- _GOAL_
Reproduce the following data line for line, with no changes.

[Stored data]
──────

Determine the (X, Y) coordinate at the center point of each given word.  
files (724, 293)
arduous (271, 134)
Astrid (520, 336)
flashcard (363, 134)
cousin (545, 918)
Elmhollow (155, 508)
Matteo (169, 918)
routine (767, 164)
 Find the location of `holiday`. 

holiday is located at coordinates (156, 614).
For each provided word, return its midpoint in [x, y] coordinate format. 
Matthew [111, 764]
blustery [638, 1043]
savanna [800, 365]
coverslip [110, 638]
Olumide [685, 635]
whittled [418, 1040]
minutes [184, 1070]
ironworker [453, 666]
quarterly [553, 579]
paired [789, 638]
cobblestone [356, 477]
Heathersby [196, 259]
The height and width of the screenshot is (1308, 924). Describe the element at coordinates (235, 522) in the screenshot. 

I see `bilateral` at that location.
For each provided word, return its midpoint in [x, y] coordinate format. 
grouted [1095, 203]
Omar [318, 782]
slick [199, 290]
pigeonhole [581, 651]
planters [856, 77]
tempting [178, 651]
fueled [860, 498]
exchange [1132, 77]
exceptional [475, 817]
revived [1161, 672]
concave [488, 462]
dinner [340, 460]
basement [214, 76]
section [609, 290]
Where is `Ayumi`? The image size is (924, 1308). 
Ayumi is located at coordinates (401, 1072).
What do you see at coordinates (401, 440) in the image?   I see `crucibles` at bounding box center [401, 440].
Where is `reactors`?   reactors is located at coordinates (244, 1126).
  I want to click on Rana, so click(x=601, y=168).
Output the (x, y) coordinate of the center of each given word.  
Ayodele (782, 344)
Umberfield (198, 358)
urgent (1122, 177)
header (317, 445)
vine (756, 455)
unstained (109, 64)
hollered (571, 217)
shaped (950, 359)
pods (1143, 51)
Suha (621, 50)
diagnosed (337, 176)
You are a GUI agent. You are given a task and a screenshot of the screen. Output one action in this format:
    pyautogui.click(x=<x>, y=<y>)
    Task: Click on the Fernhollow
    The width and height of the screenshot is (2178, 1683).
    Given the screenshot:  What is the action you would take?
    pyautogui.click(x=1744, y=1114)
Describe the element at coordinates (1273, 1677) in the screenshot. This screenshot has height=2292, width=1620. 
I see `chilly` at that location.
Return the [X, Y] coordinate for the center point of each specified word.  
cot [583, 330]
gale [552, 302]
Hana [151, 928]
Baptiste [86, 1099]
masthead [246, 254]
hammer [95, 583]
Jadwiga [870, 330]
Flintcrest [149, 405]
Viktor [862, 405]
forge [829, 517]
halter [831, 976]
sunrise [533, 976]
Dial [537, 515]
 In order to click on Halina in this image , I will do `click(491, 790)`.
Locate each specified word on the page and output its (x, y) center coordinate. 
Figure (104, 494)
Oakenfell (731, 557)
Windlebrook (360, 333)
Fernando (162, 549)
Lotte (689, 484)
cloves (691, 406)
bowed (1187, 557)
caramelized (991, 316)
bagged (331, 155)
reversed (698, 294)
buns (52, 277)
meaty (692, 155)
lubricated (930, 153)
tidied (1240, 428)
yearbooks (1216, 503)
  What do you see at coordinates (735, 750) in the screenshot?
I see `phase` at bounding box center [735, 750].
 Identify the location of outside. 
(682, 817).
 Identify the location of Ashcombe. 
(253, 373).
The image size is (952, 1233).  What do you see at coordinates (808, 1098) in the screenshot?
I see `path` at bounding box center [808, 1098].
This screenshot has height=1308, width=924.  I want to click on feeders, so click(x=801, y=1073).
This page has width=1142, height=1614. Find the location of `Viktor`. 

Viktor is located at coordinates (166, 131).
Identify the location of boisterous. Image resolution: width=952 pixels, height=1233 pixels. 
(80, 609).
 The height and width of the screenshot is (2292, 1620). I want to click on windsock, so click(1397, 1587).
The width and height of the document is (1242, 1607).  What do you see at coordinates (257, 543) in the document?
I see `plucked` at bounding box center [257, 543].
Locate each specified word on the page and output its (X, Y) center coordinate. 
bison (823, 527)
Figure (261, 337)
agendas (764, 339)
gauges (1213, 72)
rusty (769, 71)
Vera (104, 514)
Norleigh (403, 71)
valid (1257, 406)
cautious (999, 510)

──────

- _EXERCISE OUTPUT_
Determine the (X, Y) coordinate at the center point of each given word.  
files (724, 293)
arduous (271, 134)
Astrid (520, 336)
flashcard (363, 134)
cousin (545, 918)
Elmhollow (155, 508)
Matteo (169, 918)
routine (767, 164)
 Find the location of `holiday`. 

holiday is located at coordinates (156, 614).
For each provided word, return its midpoint in [x, y] coordinate format. 
Matthew [111, 764]
blustery [638, 1043]
savanna [800, 365]
coverslip [110, 638]
Olumide [685, 635]
whittled [418, 1040]
minutes [184, 1070]
ironworker [453, 666]
quarterly [553, 579]
paired [789, 638]
cobblestone [356, 477]
Heathersby [196, 259]
The height and width of the screenshot is (1308, 924). Describe the element at coordinates (235, 522) in the screenshot. 

I see `bilateral` at that location.
For each provided word, return its midpoint in [x, y] coordinate format. 
grouted [1095, 203]
Omar [318, 782]
slick [199, 290]
pigeonhole [581, 651]
planters [856, 77]
tempting [178, 651]
fueled [860, 498]
exchange [1132, 77]
exceptional [475, 817]
revived [1161, 672]
concave [488, 462]
dinner [340, 460]
basement [214, 76]
section [609, 290]
Where is `Ayumi`? The image size is (924, 1308). 
Ayumi is located at coordinates (401, 1072).
What do you see at coordinates (401, 440) in the image?   I see `crucibles` at bounding box center [401, 440].
Where is `reactors`?   reactors is located at coordinates (244, 1126).
  I want to click on Rana, so click(x=601, y=168).
Output the (x, y) coordinate of the center of each given word.  
Ayodele (782, 344)
Umberfield (198, 358)
urgent (1122, 177)
header (317, 445)
vine (756, 455)
unstained (109, 64)
hollered (571, 217)
shaped (950, 359)
pods (1143, 51)
Suha (621, 50)
diagnosed (337, 176)
You are a GUI agent. You are given a task and a screenshot of the screen. Output one action in this format:
    pyautogui.click(x=<x>, y=<y>)
    Task: Click on the Fernhollow
    The width and height of the screenshot is (2178, 1683).
    Given the screenshot:  What is the action you would take?
    pyautogui.click(x=1744, y=1114)
Describe the element at coordinates (1273, 1677) in the screenshot. This screenshot has height=2292, width=1620. 
I see `chilly` at that location.
Return the [X, Y] coordinate for the center point of each specified word.  
cot [583, 330]
gale [552, 302]
Hana [151, 928]
Baptiste [86, 1099]
masthead [246, 254]
hammer [95, 583]
Jadwiga [870, 330]
Flintcrest [149, 405]
Viktor [862, 405]
forge [829, 517]
halter [831, 976]
sunrise [533, 976]
Dial [537, 515]
 In order to click on Halina in this image , I will do `click(491, 790)`.
Locate each specified word on the page and output its (x, y) center coordinate. 
Figure (104, 494)
Oakenfell (731, 557)
Windlebrook (360, 333)
Fernando (162, 549)
Lotte (689, 484)
cloves (691, 406)
bowed (1187, 557)
caramelized (991, 316)
bagged (331, 155)
reversed (698, 294)
buns (52, 277)
meaty (692, 155)
lubricated (930, 153)
tidied (1240, 428)
yearbooks (1216, 503)
  What do you see at coordinates (735, 750) in the screenshot?
I see `phase` at bounding box center [735, 750].
 Identify the location of outside. 
(682, 817).
 Identify the location of Ashcombe. 
(253, 373).
The image size is (952, 1233).  What do you see at coordinates (808, 1098) in the screenshot?
I see `path` at bounding box center [808, 1098].
This screenshot has height=1308, width=924.  I want to click on feeders, so click(x=801, y=1073).
This page has width=1142, height=1614. Find the location of `Viktor`. 

Viktor is located at coordinates (166, 131).
Identify the location of boisterous. Image resolution: width=952 pixels, height=1233 pixels. 
(80, 609).
 The height and width of the screenshot is (2292, 1620). I want to click on windsock, so click(1397, 1587).
The width and height of the document is (1242, 1607).  What do you see at coordinates (257, 543) in the document?
I see `plucked` at bounding box center [257, 543].
Locate each specified word on the page and output its (X, Y) center coordinate. 
bison (823, 527)
Figure (261, 337)
agendas (764, 339)
gauges (1213, 72)
rusty (769, 71)
Vera (104, 514)
Norleigh (403, 71)
valid (1257, 406)
cautious (999, 510)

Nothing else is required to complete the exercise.